TO-DO ITEM:
State how many lines of the records below contain the word "blue", giving the number and nothing else.

(Dataset entries)
□ □ □ □ □
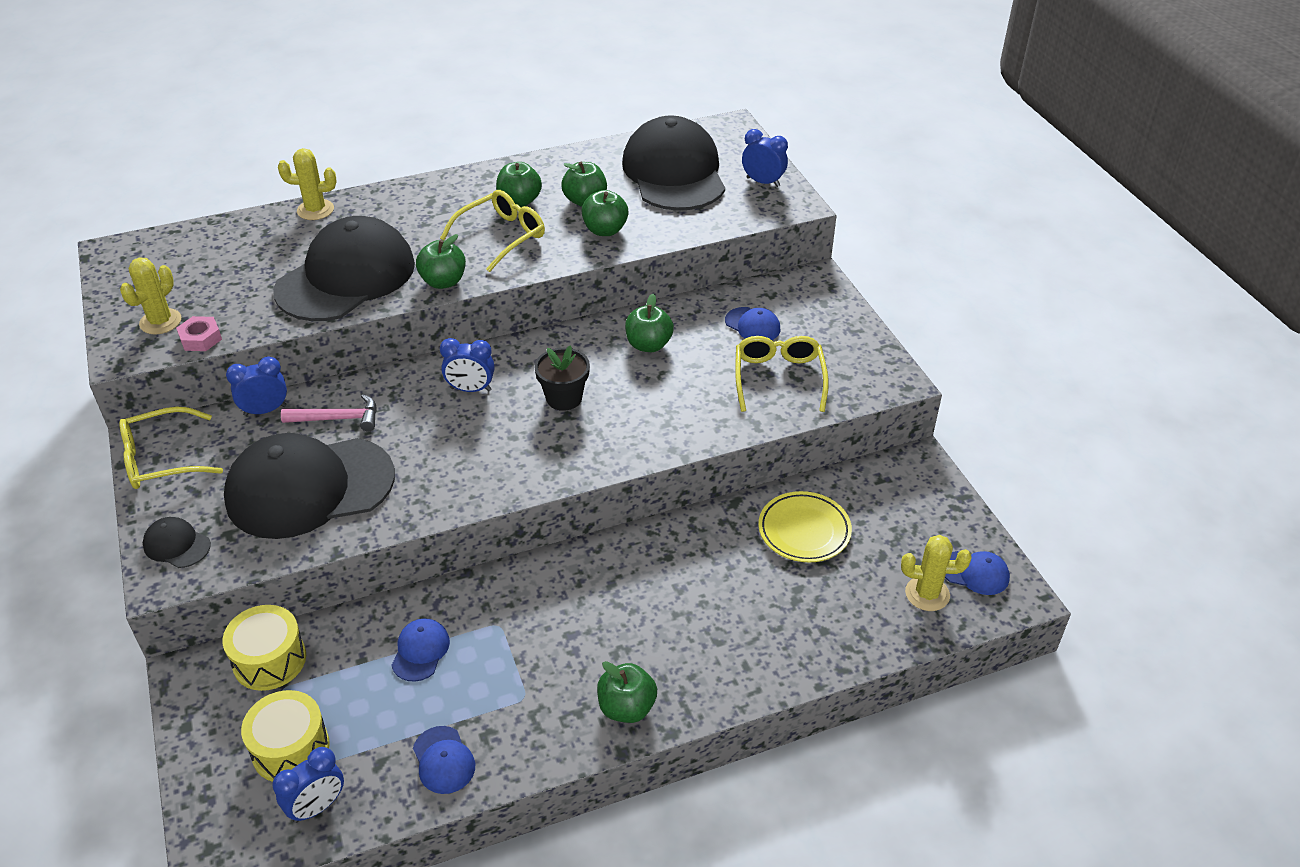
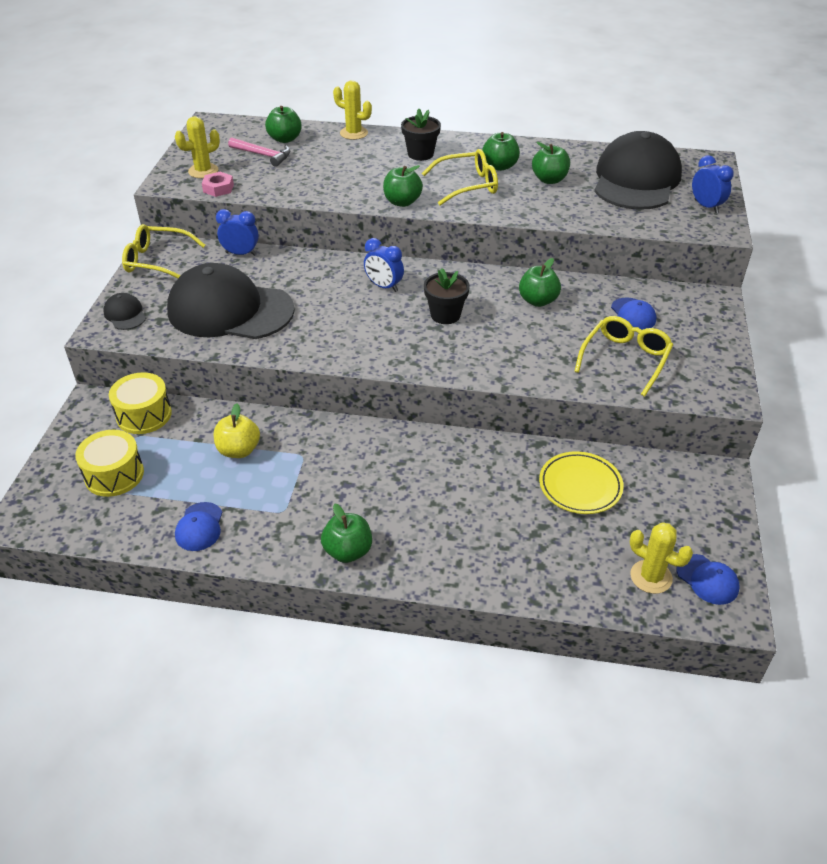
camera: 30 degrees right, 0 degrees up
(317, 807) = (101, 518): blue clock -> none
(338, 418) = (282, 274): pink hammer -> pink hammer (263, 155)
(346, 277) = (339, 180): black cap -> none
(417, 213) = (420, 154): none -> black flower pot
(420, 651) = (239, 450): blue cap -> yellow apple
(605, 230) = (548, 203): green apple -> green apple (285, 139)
□ □ □ □ □
TASK RESPONSE:
2